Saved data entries
☆ ☆ ☆ ☆ ☆

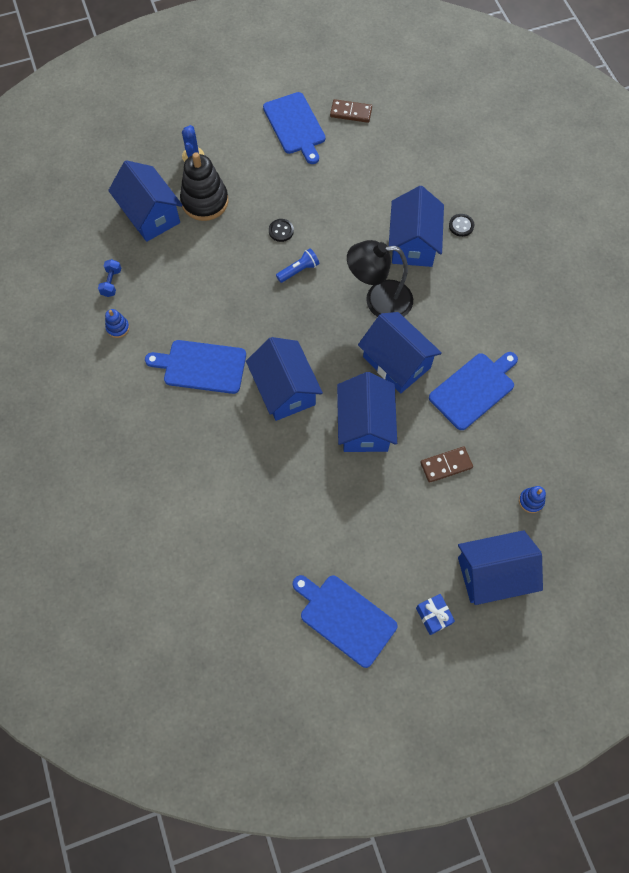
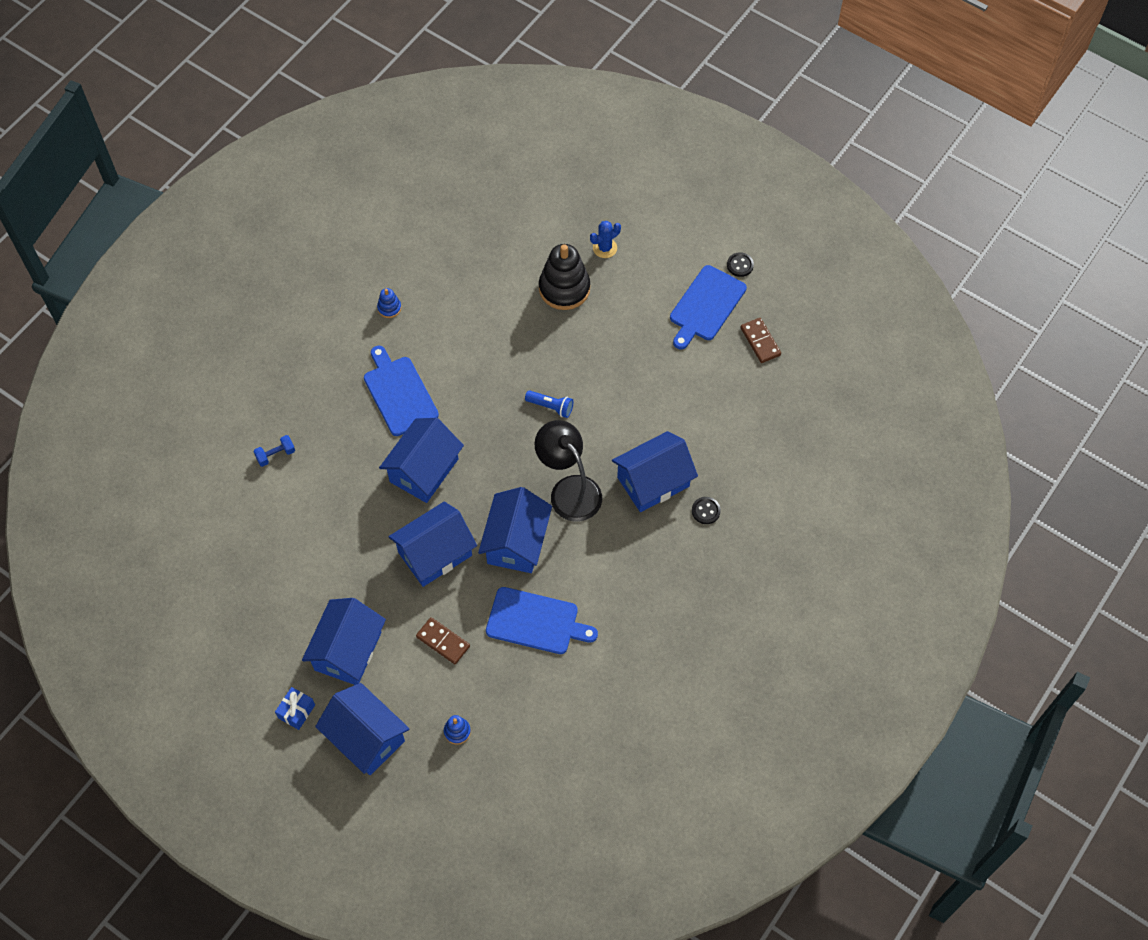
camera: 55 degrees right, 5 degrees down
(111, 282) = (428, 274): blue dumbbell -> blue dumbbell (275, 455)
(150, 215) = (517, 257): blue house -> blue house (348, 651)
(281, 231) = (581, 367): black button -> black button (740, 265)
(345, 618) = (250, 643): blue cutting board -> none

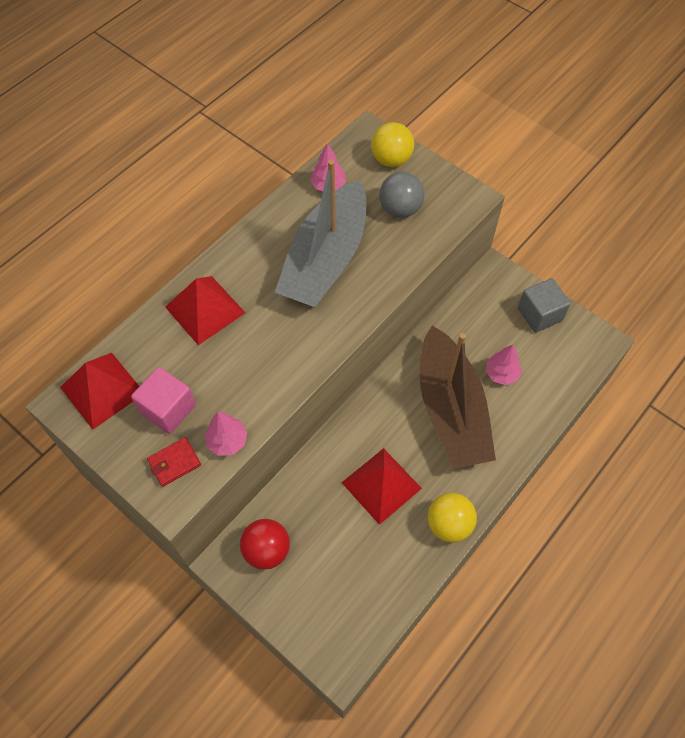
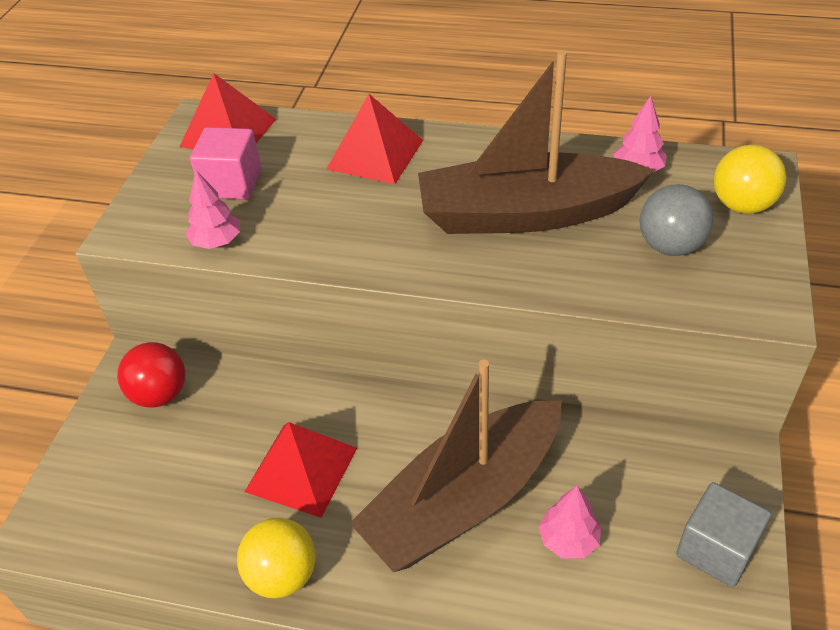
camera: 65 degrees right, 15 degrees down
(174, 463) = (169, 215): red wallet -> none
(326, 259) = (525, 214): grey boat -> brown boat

☆ ☆ ☆ ☆ ☆

Exercise aim
In the lines above, find each one with "blue" and list it.

The answer
(111, 282) = (428, 274): blue dumbbell -> blue dumbbell (275, 455)
(150, 215) = (517, 257): blue house -> blue house (348, 651)
(345, 618) = (250, 643): blue cutting board -> none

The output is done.